- **Your goal**
Exactly as they stand, give the records below again, with no images.

[Data records Boundary: Start]

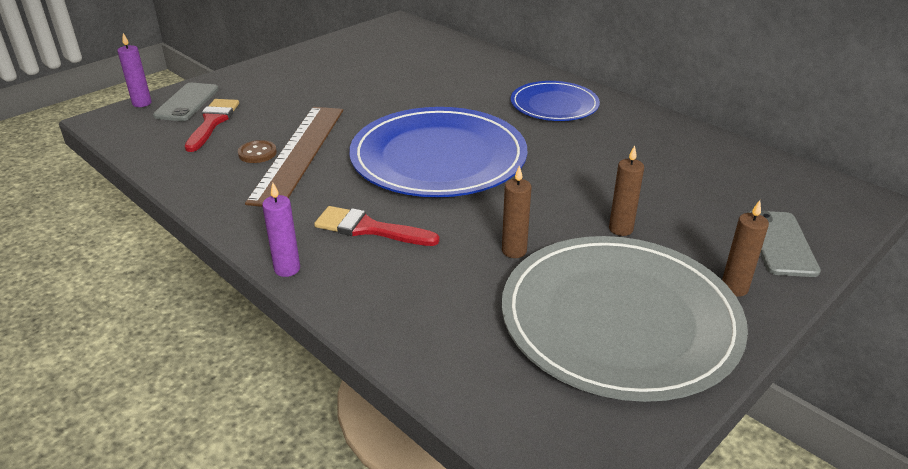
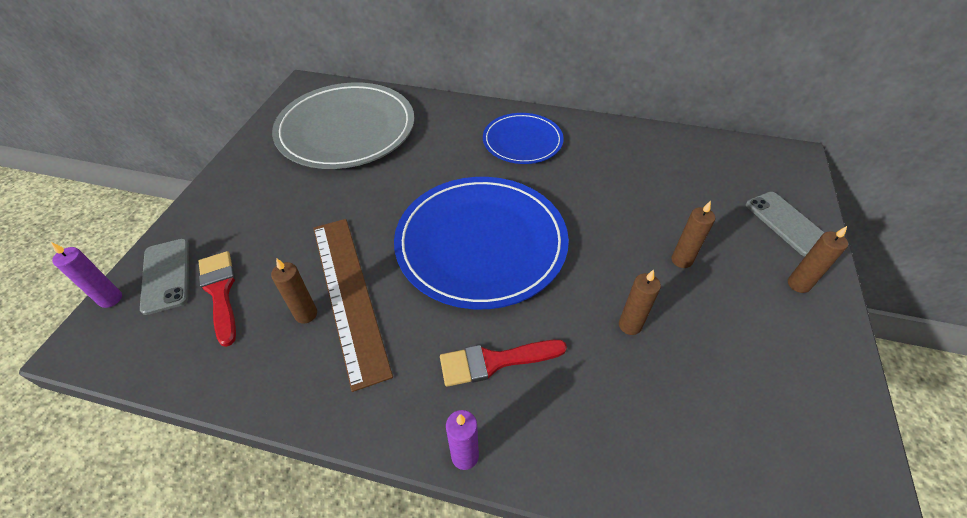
camera: 30 degrees left, 15 degrees up
brown button [238,140,277,163] -> brown candle [271,258,317,324]
grey plate [501,236,748,402] -> grey plate moved to [272,83,414,169]

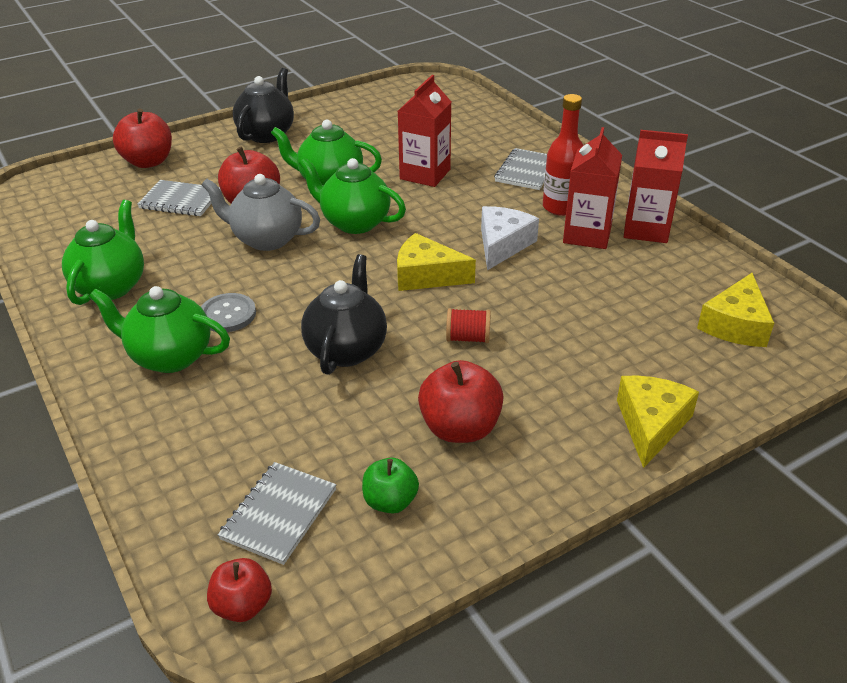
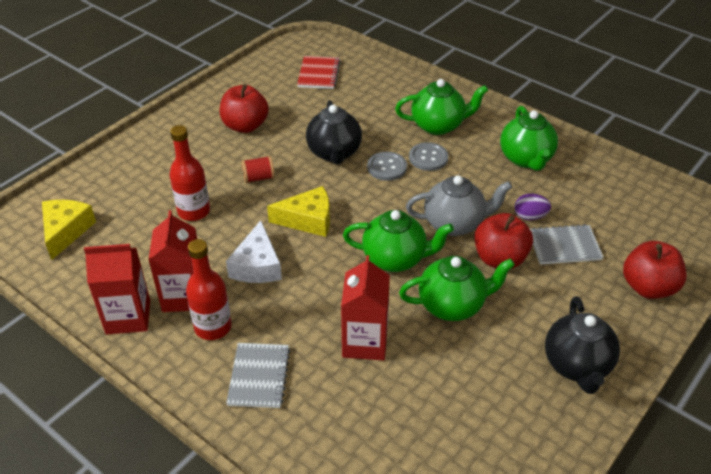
camera: 160 degrees right, 5 degrees up
red apple [207,558,272,622] -> none
grey notebook [218,462,336,565] -> red notebook [297,56,340,89]
green apple [362,458,419,513] -> none
yellow cheese [617,376,699,468] -> none
none -> red bottle [169,125,210,221]
none -> grey button [367,152,407,181]
none -> purple egg [514,194,551,220]

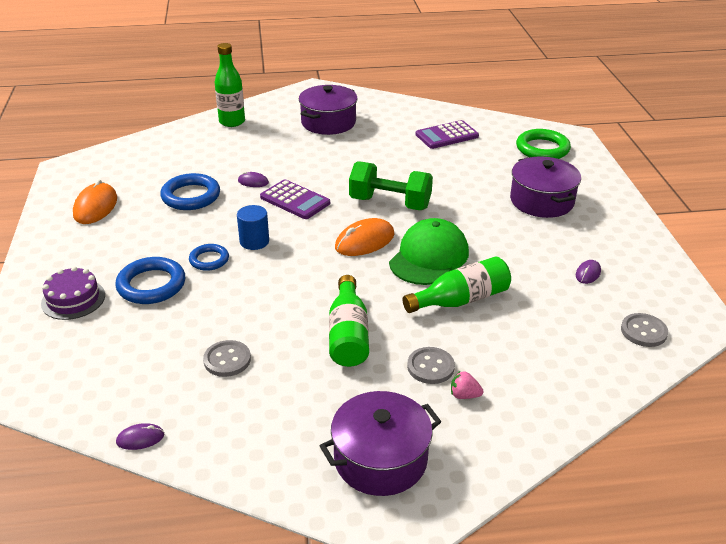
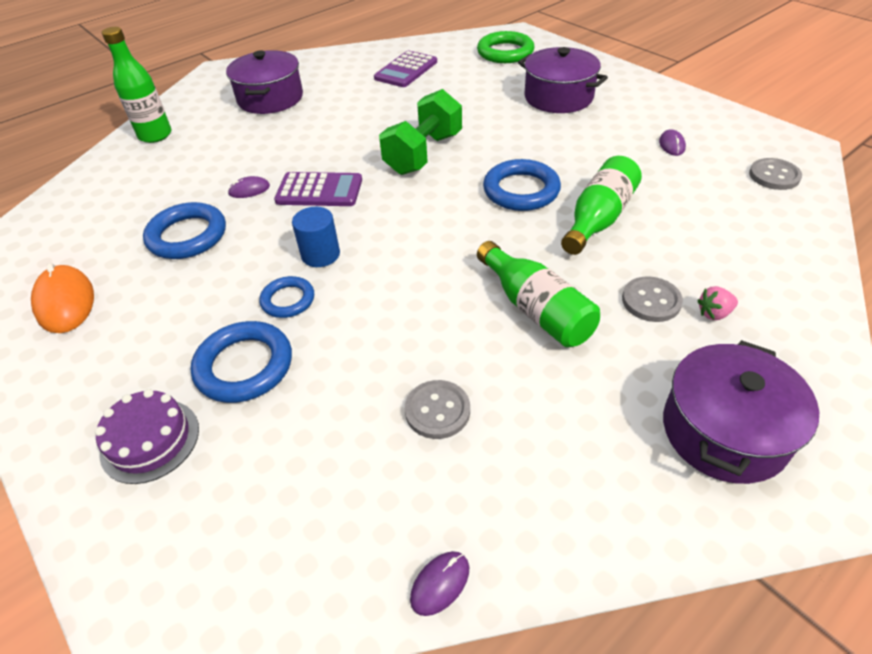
camera: 30 degrees left, 10 degrees up
orange mouse [335,218,394,256] -> none
green dumbbell [349,161,433,210] -> green dumbbell turned 45 degrees counterclockwise [379,89,462,175]
green cap [389,218,469,285] -> blue ring [483,159,561,211]

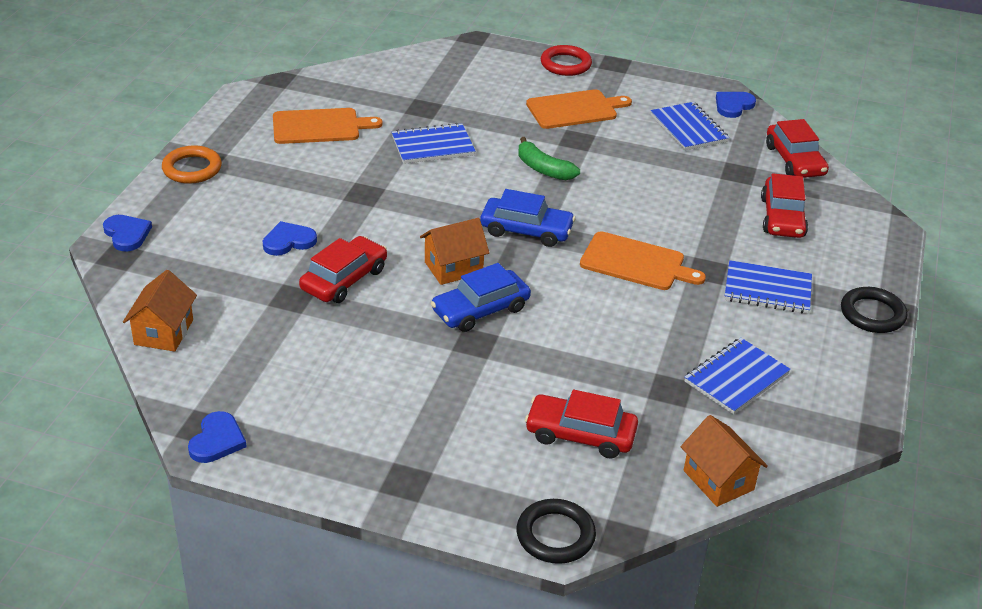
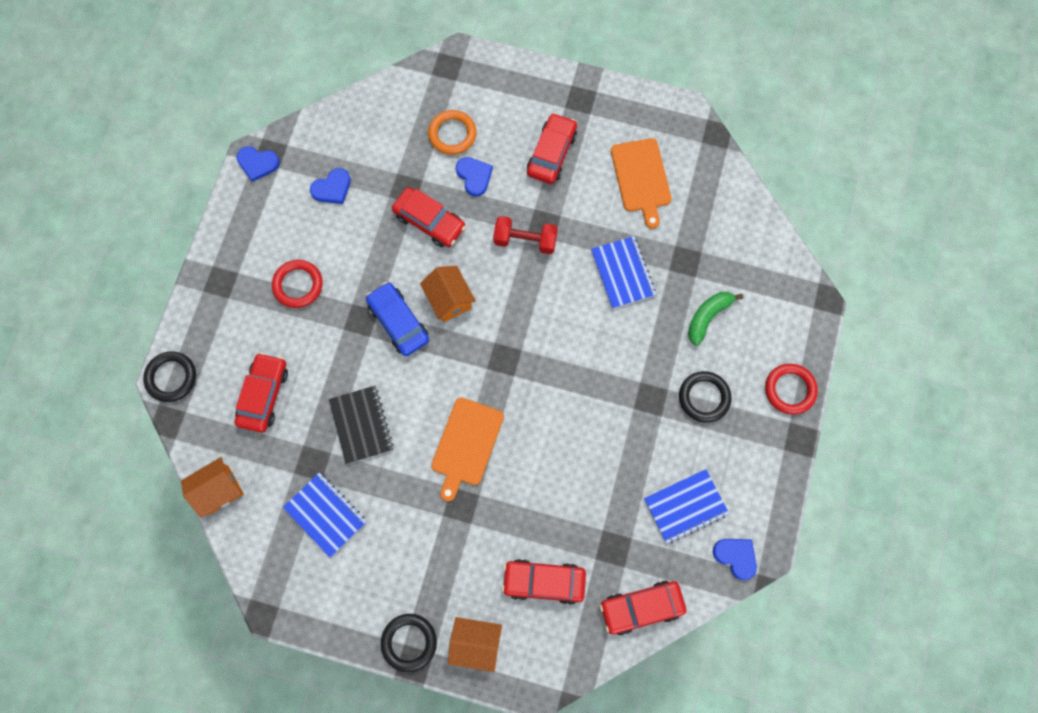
camera: 90 degrees right, 35 degrees up
blue heart [103,215,152,251] -> blue heart moved to [310,168,351,204]
orange house [123,270,197,352] -> orange house moved to [448,617,502,672]
orange ring [162,145,222,184] -> orange ring moved to [428,110,477,155]
blue car [480,189,575,247] -> none
green banana [519,137,580,180] -> green banana moved to [688,292,743,346]
orange cutting board [526,89,632,129] -> black ring [679,371,731,423]
blue notebook [724,260,812,314] -> none
none -> red ring [272,260,323,308]
none -> black notebook [329,386,394,464]
none -> red dumbbell [493,216,558,254]
none -> red car [527,113,577,184]

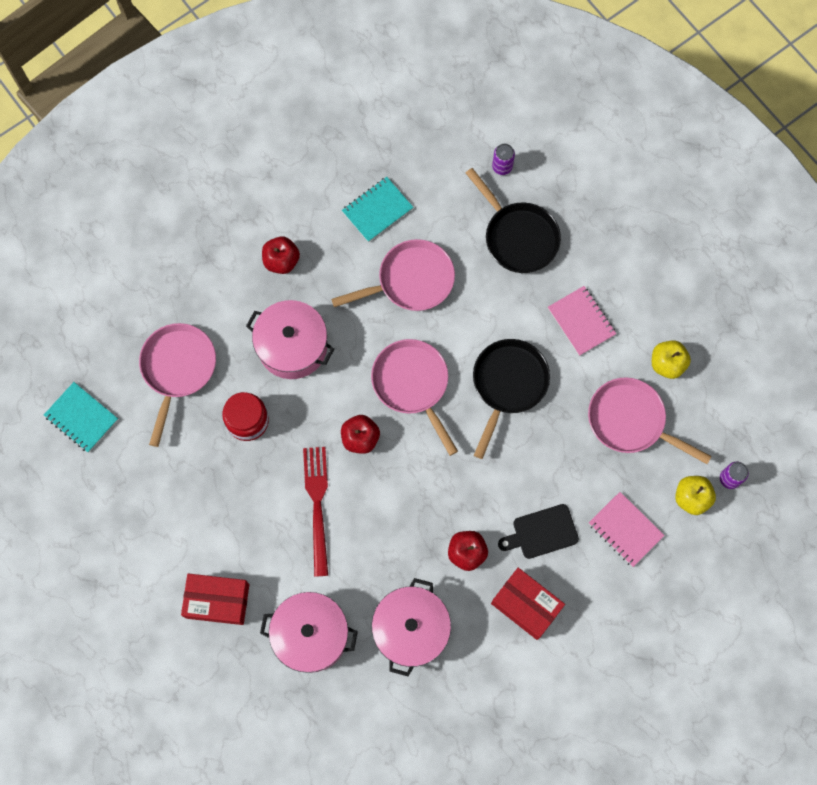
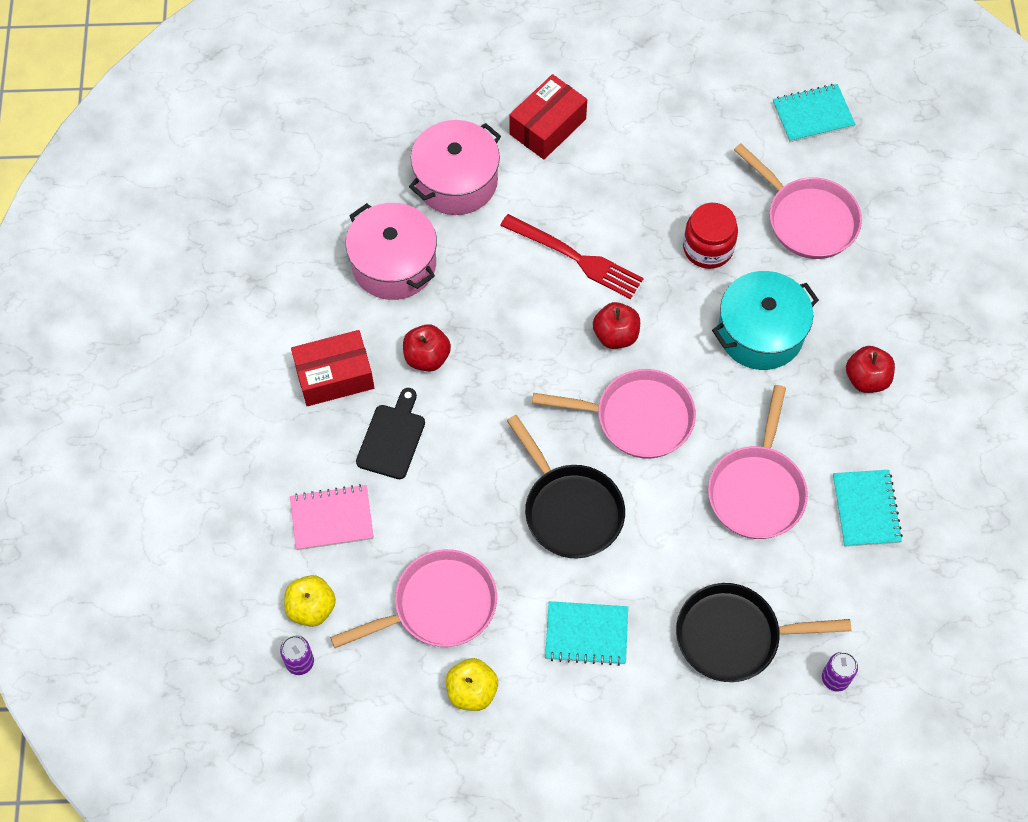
camera: 125 degrees right, 10 degrees down
pink pot [246,300,334,379] -> turquoise pot [712,271,819,370]
pink notebook [548,286,616,356] -> turquoise notebook [545,601,628,666]

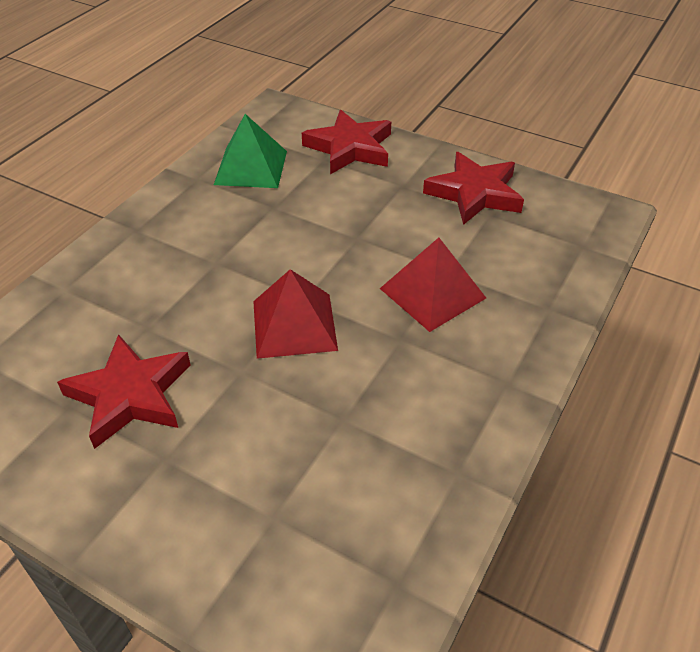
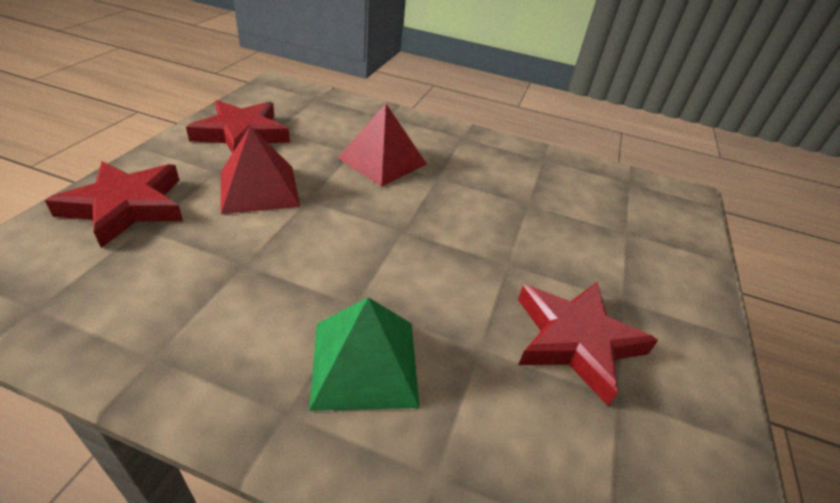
camera: 105 degrees left, 5 degrees down
green pyramid [214,114,287,188] -> green pyramid moved to [309,297,419,411]
red pyramid [253,269,338,359] -> red pyramid moved to [221,126,300,214]

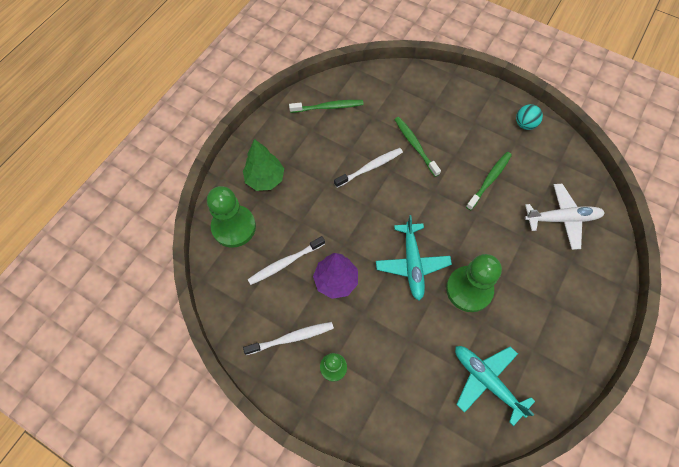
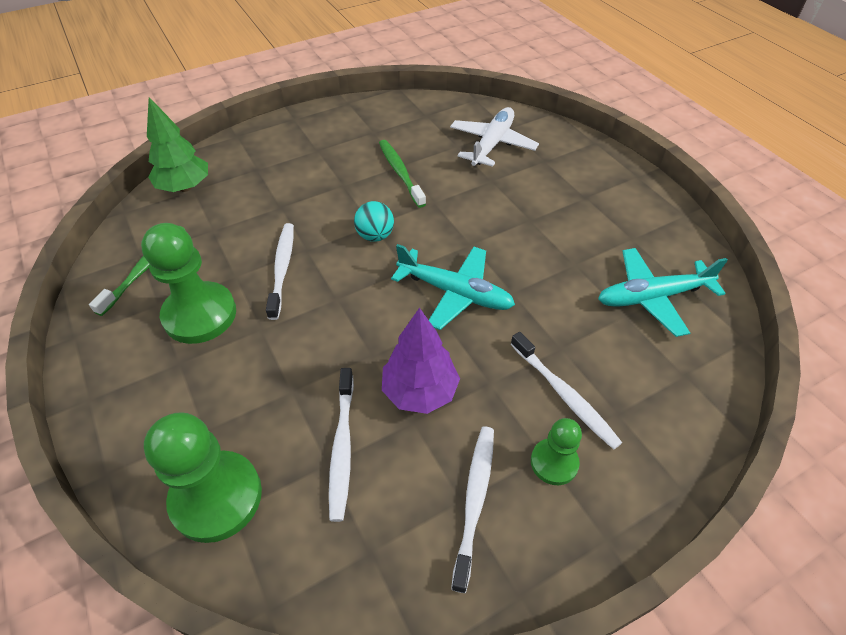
camera: 60 degrees left, 15 degrees down
green tree [243,139,284,191] -> green tree moved to [147,97,208,192]
green toothbrush [394,117,441,177] -> none
green pawn [446,254,502,312] -> green pawn moved to [141,223,236,344]
turquoise ball [516,104,543,130] -> turquoise ball moved to [354,201,394,242]
none -> white toothbrush [511,332,622,450]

[Data records Boundary: End]

- **Response to the exercise**
camera: 30 degrees left, 15 degrees up
brown button [238,140,277,163] -> brown candle [271,258,317,324]
grey plate [501,236,748,402] -> grey plate moved to [272,83,414,169]

camera: 160 degrees right, 5 degrees up
red apple [207,558,272,622] -> none
grey notebook [218,462,336,565] -> red notebook [297,56,340,89]
green apple [362,458,419,513] -> none
yellow cheese [617,376,699,468] -> none
none -> red bottle [169,125,210,221]
none -> grey button [367,152,407,181]
none -> purple egg [514,194,551,220]

camera: 30 degrees left, 10 degrees up
orange mouse [335,218,394,256] -> none
green dumbbell [349,161,433,210] -> green dumbbell turned 45 degrees counterclockwise [379,89,462,175]
green cap [389,218,469,285] -> blue ring [483,159,561,211]

camera: 90 degrees right, 35 degrees up
blue heart [103,215,152,251] -> blue heart moved to [310,168,351,204]
orange house [123,270,197,352] -> orange house moved to [448,617,502,672]
orange ring [162,145,222,184] -> orange ring moved to [428,110,477,155]
blue car [480,189,575,247] -> none
green banana [519,137,580,180] -> green banana moved to [688,292,743,346]
orange cutting board [526,89,632,129] -> black ring [679,371,731,423]
blue notebook [724,260,812,314] -> none
none -> red ring [272,260,323,308]
none -> black notebook [329,386,394,464]
none -> red dumbbell [493,216,558,254]
none -> red car [527,113,577,184]

camera: 125 degrees right, 10 degrees down
pink pot [246,300,334,379] -> turquoise pot [712,271,819,370]
pink notebook [548,286,616,356] -> turquoise notebook [545,601,628,666]

camera: 105 degrees left, 5 degrees down
green pyramid [214,114,287,188] -> green pyramid moved to [309,297,419,411]
red pyramid [253,269,338,359] -> red pyramid moved to [221,126,300,214]

camera: 60 degrees left, 15 degrees down
green tree [243,139,284,191] -> green tree moved to [147,97,208,192]
green toothbrush [394,117,441,177] -> none
green pawn [446,254,502,312] -> green pawn moved to [141,223,236,344]
turquoise ball [516,104,543,130] -> turquoise ball moved to [354,201,394,242]
none -> white toothbrush [511,332,622,450]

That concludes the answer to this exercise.